Task requirements |
Transcribe each entry shown below with no difference from the original.

Given data |
══════════

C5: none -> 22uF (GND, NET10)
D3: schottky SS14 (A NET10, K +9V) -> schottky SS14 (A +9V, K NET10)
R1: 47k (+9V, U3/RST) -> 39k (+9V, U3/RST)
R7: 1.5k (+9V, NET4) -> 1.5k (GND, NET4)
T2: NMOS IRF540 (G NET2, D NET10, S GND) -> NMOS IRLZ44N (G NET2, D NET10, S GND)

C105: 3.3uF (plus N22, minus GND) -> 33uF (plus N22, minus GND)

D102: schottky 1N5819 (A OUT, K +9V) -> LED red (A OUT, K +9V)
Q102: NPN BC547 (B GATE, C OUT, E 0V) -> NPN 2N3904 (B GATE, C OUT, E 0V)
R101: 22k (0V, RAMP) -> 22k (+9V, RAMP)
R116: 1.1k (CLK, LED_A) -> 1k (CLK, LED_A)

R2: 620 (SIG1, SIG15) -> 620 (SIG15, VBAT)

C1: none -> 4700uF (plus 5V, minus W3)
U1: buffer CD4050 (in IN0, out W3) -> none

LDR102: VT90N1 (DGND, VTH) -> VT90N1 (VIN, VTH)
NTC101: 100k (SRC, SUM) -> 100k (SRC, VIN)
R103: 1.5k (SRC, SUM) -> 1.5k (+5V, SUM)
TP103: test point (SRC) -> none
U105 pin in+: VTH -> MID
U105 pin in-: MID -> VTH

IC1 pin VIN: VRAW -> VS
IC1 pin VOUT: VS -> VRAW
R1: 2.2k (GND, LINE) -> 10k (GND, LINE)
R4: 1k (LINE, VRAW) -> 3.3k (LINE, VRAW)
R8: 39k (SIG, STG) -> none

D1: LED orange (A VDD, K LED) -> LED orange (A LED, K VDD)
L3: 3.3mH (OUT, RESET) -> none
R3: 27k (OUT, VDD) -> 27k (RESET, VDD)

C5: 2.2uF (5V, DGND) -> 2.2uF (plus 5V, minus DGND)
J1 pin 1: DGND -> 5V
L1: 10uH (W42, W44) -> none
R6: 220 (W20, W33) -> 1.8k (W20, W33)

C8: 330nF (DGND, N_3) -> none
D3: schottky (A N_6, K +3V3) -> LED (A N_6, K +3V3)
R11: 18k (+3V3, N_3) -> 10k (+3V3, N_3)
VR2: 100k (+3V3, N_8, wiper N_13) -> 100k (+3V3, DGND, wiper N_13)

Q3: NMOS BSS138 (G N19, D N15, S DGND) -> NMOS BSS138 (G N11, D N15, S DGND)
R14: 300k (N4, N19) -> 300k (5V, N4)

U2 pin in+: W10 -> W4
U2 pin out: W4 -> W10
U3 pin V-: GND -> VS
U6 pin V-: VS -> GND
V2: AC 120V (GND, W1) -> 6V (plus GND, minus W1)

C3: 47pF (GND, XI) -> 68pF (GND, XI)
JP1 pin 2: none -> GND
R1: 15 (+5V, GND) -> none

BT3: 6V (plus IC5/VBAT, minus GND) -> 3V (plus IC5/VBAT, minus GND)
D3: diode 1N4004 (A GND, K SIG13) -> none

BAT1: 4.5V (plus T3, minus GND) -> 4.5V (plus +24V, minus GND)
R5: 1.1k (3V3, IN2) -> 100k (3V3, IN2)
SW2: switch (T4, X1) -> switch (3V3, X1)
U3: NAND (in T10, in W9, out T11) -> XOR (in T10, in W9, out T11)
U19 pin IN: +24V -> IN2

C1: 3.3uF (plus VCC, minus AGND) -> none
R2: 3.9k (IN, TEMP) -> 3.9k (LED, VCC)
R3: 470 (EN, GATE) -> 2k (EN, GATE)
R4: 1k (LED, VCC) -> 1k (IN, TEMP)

══════════

Solution for this problem |
C5: none -> 22uF (GND, NET10)
D3: schottky SS14 (A NET10, K +9V) -> schottky SS14 (A +9V, K NET10)
R1: 47k (+9V, U3/RST) -> 39k (+9V, U3/RST)
R7: 1.5k (+9V, NET4) -> 1.5k (GND, NET4)
T2: NMOS IRF540 (G NET2, D NET10, S GND) -> NMOS IRLZ44N (G NET2, D NET10, S GND)

C105: 3.3uF (plus N22, minus GND) -> 33uF (plus N22, minus GND)

D102: schottky 1N5819 (A OUT, K +9V) -> LED red (A OUT, K +9V)
Q102: NPN BC547 (B GATE, C OUT, E 0V) -> NPN 2N3904 (B GATE, C OUT, E 0V)
R101: 22k (0V, RAMP) -> 22k (+9V, RAMP)
R116: 1.1k (CLK, LED_A) -> 1k (CLK, LED_A)

R2: 620 (SIG1, SIG15) -> 620 (SIG15, VBAT)

C1: none -> 4700uF (plus 5V, minus W3)
U1: buffer CD4050 (in IN0, out W3) -> none

LDR102: VT90N1 (DGND, VTH) -> VT90N1 (VIN, VTH)
NTC101: 100k (SRC, SUM) -> 100k (SRC, VIN)
R103: 1.5k (SRC, SUM) -> 1.5k (+5V, SUM)
TP103: test point (SRC) -> none
U105 pin in+: VTH -> MID
U105 pin in-: MID -> VTH

IC1 pin VIN: VRAW -> VS
IC1 pin VOUT: VS -> VRAW
R1: 2.2k (GND, LINE) -> 10k (GND, LINE)
R4: 1k (LINE, VRAW) -> 3.3k (LINE, VRAW)
R8: 39k (SIG, STG) -> none

D1: LED orange (A VDD, K LED) -> LED orange (A LED, K VDD)
L3: 3.3mH (OUT, RESET) -> none
R3: 27k (OUT, VDD) -> 27k (RESET, VDD)

C5: 2.2uF (5V, DGND) -> 2.2uF (plus 5V, minus DGND)
J1 pin 1: DGND -> 5V
L1: 10uH (W42, W44) -> none
R6: 220 (W20, W33) -> 1.8k (W20, W33)

C8: 330nF (DGND, N_3) -> none
D3: schottky (A N_6, K +3V3) -> LED (A N_6, K +3V3)
R11: 18k (+3V3, N_3) -> 10k (+3V3, N_3)
VR2: 100k (+3V3, N_8, wiper N_13) -> 100k (+3V3, DGND, wiper N_13)

Q3: NMOS BSS138 (G N19, D N15, S DGND) -> NMOS BSS138 (G N11, D N15, S DGND)
R14: 300k (N4, N19) -> 300k (5V, N4)

U2 pin in+: W10 -> W4
U2 pin out: W4 -> W10
U3 pin V-: GND -> VS
U6 pin V-: VS -> GND
V2: AC 120V (GND, W1) -> 6V (plus GND, minus W1)

C3: 47pF (GND, XI) -> 68pF (GND, XI)
JP1 pin 2: none -> GND
R1: 15 (+5V, GND) -> none

BT3: 6V (plus IC5/VBAT, minus GND) -> 3V (plus IC5/VBAT, minus GND)
D3: diode 1N4004 (A GND, K SIG13) -> none

BAT1: 4.5V (plus T3, minus GND) -> 4.5V (plus +24V, minus GND)
R5: 1.1k (3V3, IN2) -> 100k (3V3, IN2)
SW2: switch (T4, X1) -> switch (3V3, X1)
U3: NAND (in T10, in W9, out T11) -> XOR (in T10, in W9, out T11)
U19 pin IN: +24V -> IN2

C1: 3.3uF (plus VCC, minus AGND) -> none
R2: 3.9k (IN, TEMP) -> 3.9k (LED, VCC)
R3: 470 (EN, GATE) -> 2k (EN, GATE)
R4: 1k (LED, VCC) -> 1k (IN, TEMP)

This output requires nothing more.